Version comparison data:
_ _ _ _ _
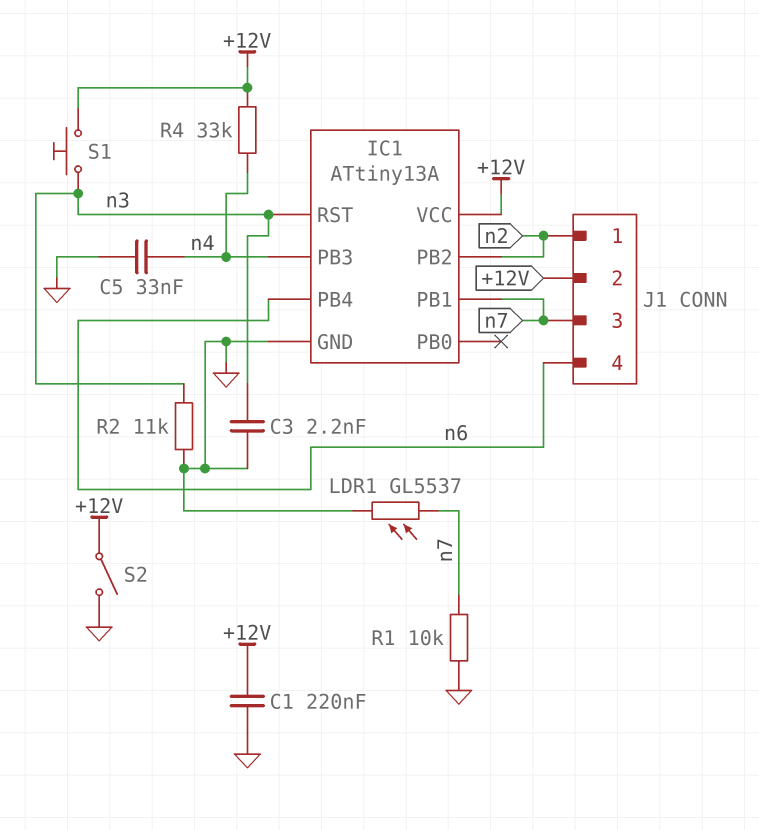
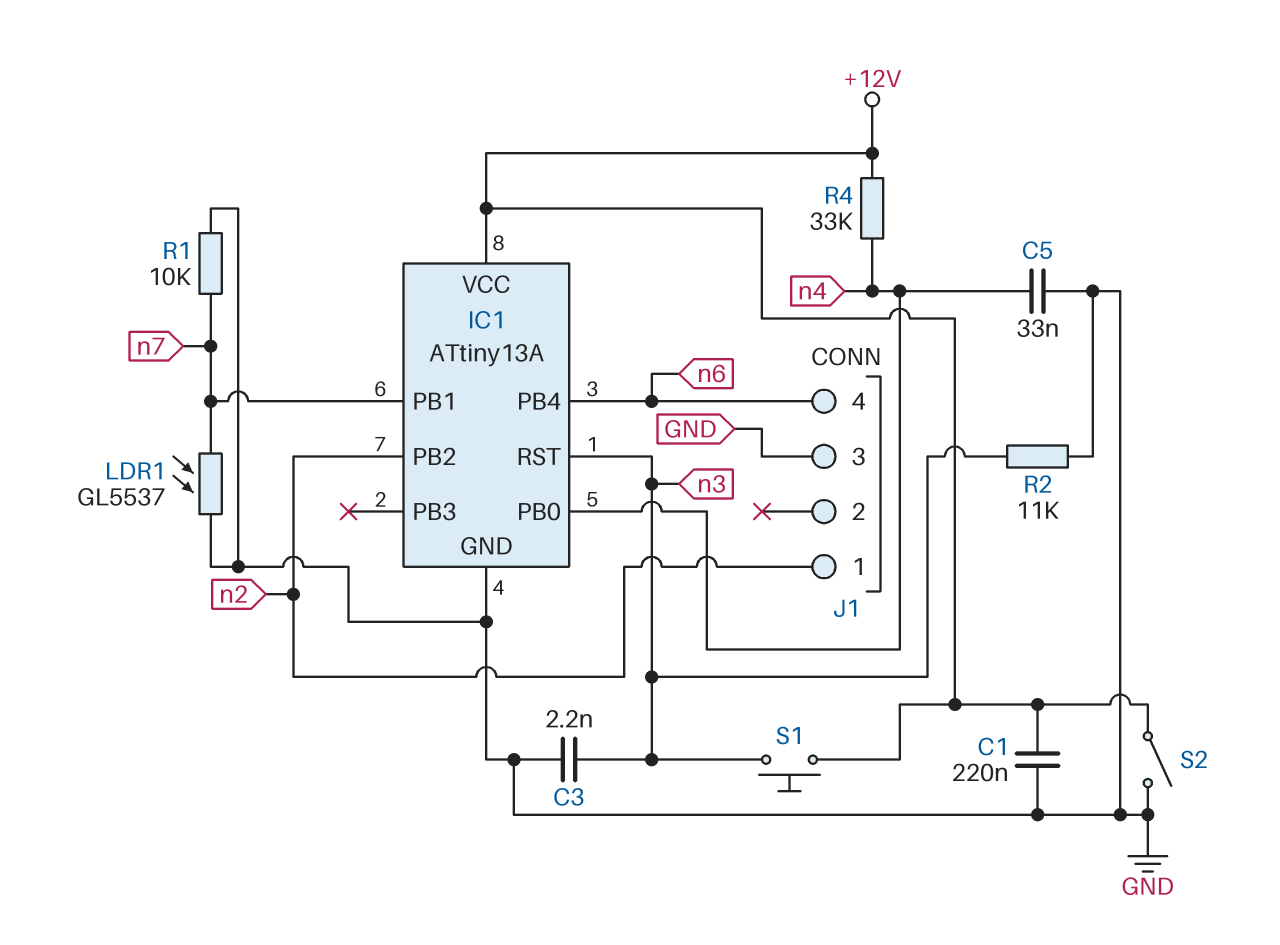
IC1 pin PB0: none -> n4
IC1 pin PB3: n4 -> none
J1 pin 2: +12V -> none
J1 pin 3: n7 -> GND

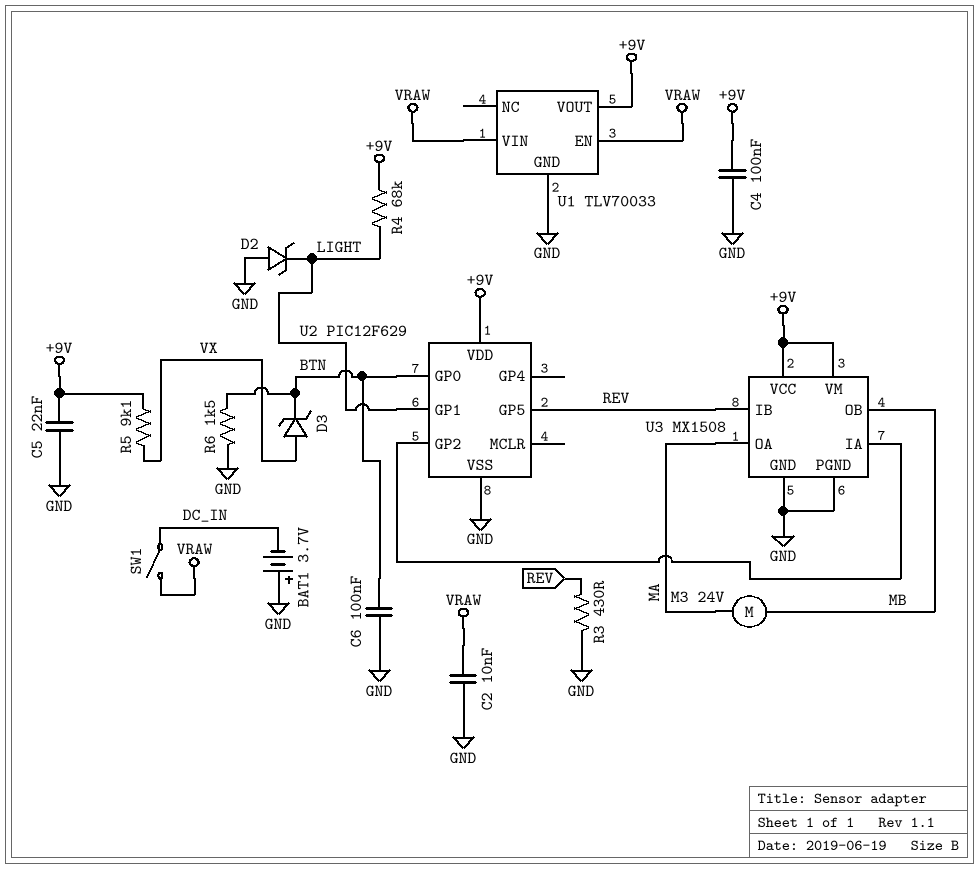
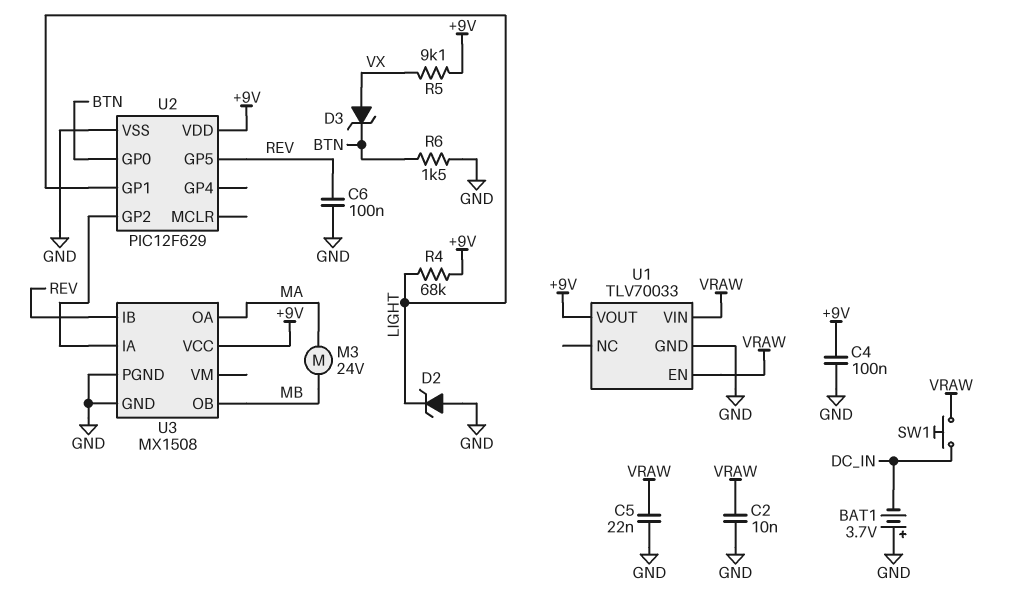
C5: 22nF (+9V, GND) -> 22nF (GND, VRAW)
C6: 100nF (BTN, GND) -> 100nF (GND, REV)
R3: 430 (GND, REV) -> none
SW1: switch (DC_IN, VRAW) -> button (DC_IN, VRAW)
U3 pin VM: +9V -> none

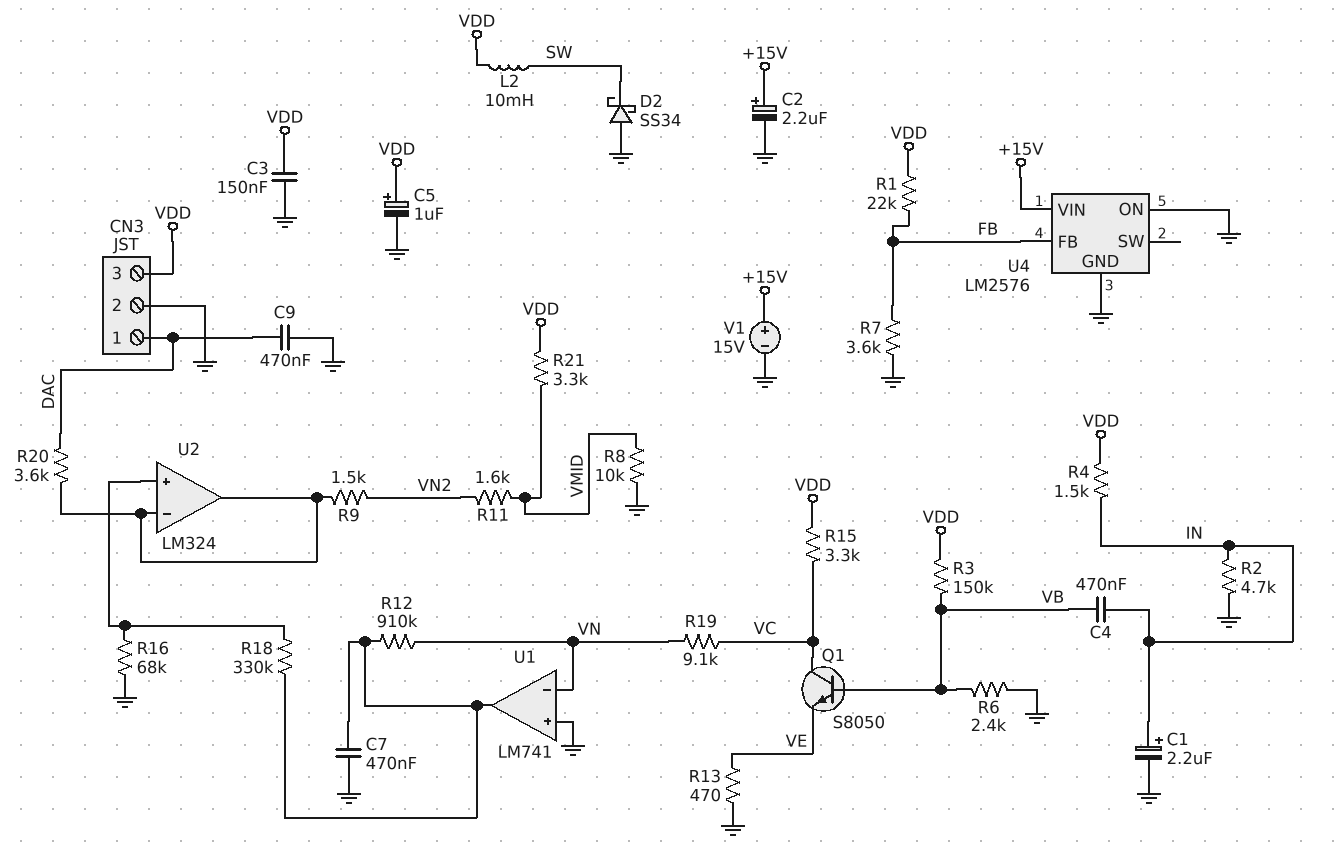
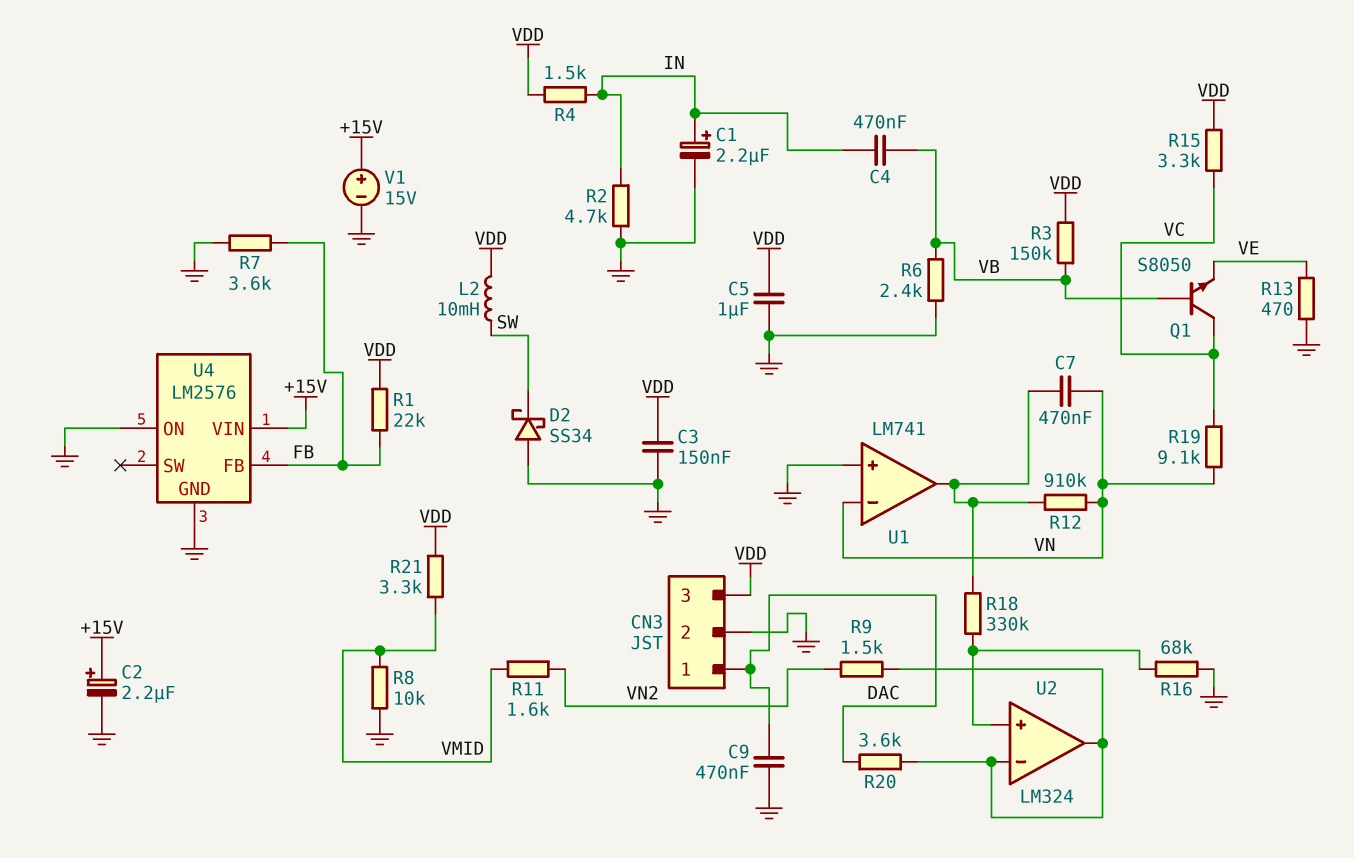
C5: 1uF (plus VDD, minus GND) -> 1uF (GND, VDD)
C7: 470nF (GND, U1/out) -> 470nF (U1/out, VN)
_ _ _ _ _
* _PROBLEM TO WORK ON_
All of the data above needs to be retyped exactly, with the pictures removed.

* _EXERCISE ANSWER_
IC1 pin PB0: none -> n4
IC1 pin PB3: n4 -> none
J1 pin 2: +12V -> none
J1 pin 3: n7 -> GND

C5: 22nF (+9V, GND) -> 22nF (GND, VRAW)
C6: 100nF (BTN, GND) -> 100nF (GND, REV)
R3: 430 (GND, REV) -> none
SW1: switch (DC_IN, VRAW) -> button (DC_IN, VRAW)
U3 pin VM: +9V -> none

C5: 1uF (plus VDD, minus GND) -> 1uF (GND, VDD)
C7: 470nF (GND, U1/out) -> 470nF (U1/out, VN)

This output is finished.